Assignment —
All that is asked is a faithful reproduction of the entries.

***** Records supplied

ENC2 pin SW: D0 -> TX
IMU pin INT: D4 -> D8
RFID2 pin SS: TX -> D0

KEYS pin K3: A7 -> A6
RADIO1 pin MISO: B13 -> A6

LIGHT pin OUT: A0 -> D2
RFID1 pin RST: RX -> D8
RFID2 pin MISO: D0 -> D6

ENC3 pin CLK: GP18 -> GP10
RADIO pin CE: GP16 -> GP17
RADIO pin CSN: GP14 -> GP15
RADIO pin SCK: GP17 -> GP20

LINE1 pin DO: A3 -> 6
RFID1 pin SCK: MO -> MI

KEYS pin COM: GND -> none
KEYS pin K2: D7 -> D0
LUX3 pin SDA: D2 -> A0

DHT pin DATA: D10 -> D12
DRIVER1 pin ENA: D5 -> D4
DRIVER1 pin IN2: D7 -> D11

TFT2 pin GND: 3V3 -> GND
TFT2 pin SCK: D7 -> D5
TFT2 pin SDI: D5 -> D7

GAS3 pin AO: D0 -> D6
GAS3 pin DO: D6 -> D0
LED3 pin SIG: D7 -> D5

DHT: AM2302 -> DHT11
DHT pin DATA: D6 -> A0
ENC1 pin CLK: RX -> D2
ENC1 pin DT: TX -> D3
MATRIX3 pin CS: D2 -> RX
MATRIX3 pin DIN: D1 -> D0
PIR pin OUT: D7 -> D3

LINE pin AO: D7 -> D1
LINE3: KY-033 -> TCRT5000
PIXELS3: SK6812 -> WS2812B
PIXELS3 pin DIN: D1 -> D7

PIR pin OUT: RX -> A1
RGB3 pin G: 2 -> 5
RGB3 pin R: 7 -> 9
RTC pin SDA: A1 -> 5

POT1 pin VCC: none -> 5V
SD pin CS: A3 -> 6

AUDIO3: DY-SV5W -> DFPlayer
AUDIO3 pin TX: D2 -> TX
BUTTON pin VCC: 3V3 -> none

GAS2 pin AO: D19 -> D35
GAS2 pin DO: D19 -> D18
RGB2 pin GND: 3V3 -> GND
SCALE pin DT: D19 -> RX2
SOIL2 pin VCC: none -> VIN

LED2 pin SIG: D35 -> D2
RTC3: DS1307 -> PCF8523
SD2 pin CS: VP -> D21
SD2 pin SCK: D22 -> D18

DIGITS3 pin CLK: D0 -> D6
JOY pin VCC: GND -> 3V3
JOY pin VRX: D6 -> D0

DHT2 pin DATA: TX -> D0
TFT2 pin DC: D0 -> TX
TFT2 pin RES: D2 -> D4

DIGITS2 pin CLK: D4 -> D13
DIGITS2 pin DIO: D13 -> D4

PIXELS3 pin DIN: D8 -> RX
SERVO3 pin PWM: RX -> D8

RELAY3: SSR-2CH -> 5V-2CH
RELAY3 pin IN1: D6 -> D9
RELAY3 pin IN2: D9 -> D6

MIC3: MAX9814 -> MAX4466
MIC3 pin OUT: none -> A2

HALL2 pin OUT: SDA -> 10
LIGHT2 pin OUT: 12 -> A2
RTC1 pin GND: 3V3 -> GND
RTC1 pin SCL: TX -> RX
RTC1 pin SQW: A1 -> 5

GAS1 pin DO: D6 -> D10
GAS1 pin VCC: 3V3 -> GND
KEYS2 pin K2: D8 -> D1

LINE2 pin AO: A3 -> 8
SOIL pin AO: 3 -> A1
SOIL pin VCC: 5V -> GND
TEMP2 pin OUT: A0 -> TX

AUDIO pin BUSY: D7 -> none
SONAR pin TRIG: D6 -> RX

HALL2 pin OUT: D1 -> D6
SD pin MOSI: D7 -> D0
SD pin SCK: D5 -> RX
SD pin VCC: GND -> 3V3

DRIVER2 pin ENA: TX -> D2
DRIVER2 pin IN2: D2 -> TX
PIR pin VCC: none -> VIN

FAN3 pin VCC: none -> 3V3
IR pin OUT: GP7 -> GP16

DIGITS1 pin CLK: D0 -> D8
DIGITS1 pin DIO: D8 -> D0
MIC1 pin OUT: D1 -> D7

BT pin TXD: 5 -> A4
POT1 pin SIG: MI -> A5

**********

Answer space —
ENC2 pin SW: D0 -> TX
IMU pin INT: D4 -> D8
RFID2 pin SS: TX -> D0

KEYS pin K3: A7 -> A6
RADIO1 pin MISO: B13 -> A6

LIGHT pin OUT: A0 -> D2
RFID1 pin RST: RX -> D8
RFID2 pin MISO: D0 -> D6

ENC3 pin CLK: GP18 -> GP10
RADIO pin CE: GP16 -> GP17
RADIO pin CSN: GP14 -> GP15
RADIO pin SCK: GP17 -> GP20

LINE1 pin DO: A3 -> 6
RFID1 pin SCK: MO -> MI

KEYS pin COM: GND -> none
KEYS pin K2: D7 -> D0
LUX3 pin SDA: D2 -> A0

DHT pin DATA: D10 -> D12
DRIVER1 pin ENA: D5 -> D4
DRIVER1 pin IN2: D7 -> D11

TFT2 pin GND: 3V3 -> GND
TFT2 pin SCK: D7 -> D5
TFT2 pin SDI: D5 -> D7

GAS3 pin AO: D0 -> D6
GAS3 pin DO: D6 -> D0
LED3 pin SIG: D7 -> D5

DHT: AM2302 -> DHT11
DHT pin DATA: D6 -> A0
ENC1 pin CLK: RX -> D2
ENC1 pin DT: TX -> D3
MATRIX3 pin CS: D2 -> RX
MATRIX3 pin DIN: D1 -> D0
PIR pin OUT: D7 -> D3

LINE pin AO: D7 -> D1
LINE3: KY-033 -> TCRT5000
PIXELS3: SK6812 -> WS2812B
PIXELS3 pin DIN: D1 -> D7

PIR pin OUT: RX -> A1
RGB3 pin G: 2 -> 5
RGB3 pin R: 7 -> 9
RTC pin SDA: A1 -> 5

POT1 pin VCC: none -> 5V
SD pin CS: A3 -> 6

AUDIO3: DY-SV5W -> DFPlayer
AUDIO3 pin TX: D2 -> TX
BUTTON pin VCC: 3V3 -> none

GAS2 pin AO: D19 -> D35
GAS2 pin DO: D19 -> D18
RGB2 pin GND: 3V3 -> GND
SCALE pin DT: D19 -> RX2
SOIL2 pin VCC: none -> VIN

LED2 pin SIG: D35 -> D2
RTC3: DS1307 -> PCF8523
SD2 pin CS: VP -> D21
SD2 pin SCK: D22 -> D18

DIGITS3 pin CLK: D0 -> D6
JOY pin VCC: GND -> 3V3
JOY pin VRX: D6 -> D0

DHT2 pin DATA: TX -> D0
TFT2 pin DC: D0 -> TX
TFT2 pin RES: D2 -> D4

DIGITS2 pin CLK: D4 -> D13
DIGITS2 pin DIO: D13 -> D4

PIXELS3 pin DIN: D8 -> RX
SERVO3 pin PWM: RX -> D8

RELAY3: SSR-2CH -> 5V-2CH
RELAY3 pin IN1: D6 -> D9
RELAY3 pin IN2: D9 -> D6

MIC3: MAX9814 -> MAX4466
MIC3 pin OUT: none -> A2

HALL2 pin OUT: SDA -> 10
LIGHT2 pin OUT: 12 -> A2
RTC1 pin GND: 3V3 -> GND
RTC1 pin SCL: TX -> RX
RTC1 pin SQW: A1 -> 5

GAS1 pin DO: D6 -> D10
GAS1 pin VCC: 3V3 -> GND
KEYS2 pin K2: D8 -> D1

LINE2 pin AO: A3 -> 8
SOIL pin AO: 3 -> A1
SOIL pin VCC: 5V -> GND
TEMP2 pin OUT: A0 -> TX

AUDIO pin BUSY: D7 -> none
SONAR pin TRIG: D6 -> RX

HALL2 pin OUT: D1 -> D6
SD pin MOSI: D7 -> D0
SD pin SCK: D5 -> RX
SD pin VCC: GND -> 3V3

DRIVER2 pin ENA: TX -> D2
DRIVER2 pin IN2: D2 -> TX
PIR pin VCC: none -> VIN

FAN3 pin VCC: none -> 3V3
IR pin OUT: GP7 -> GP16

DIGITS1 pin CLK: D0 -> D8
DIGITS1 pin DIO: D8 -> D0
MIC1 pin OUT: D1 -> D7

BT pin TXD: 5 -> A4
POT1 pin SIG: MI -> A5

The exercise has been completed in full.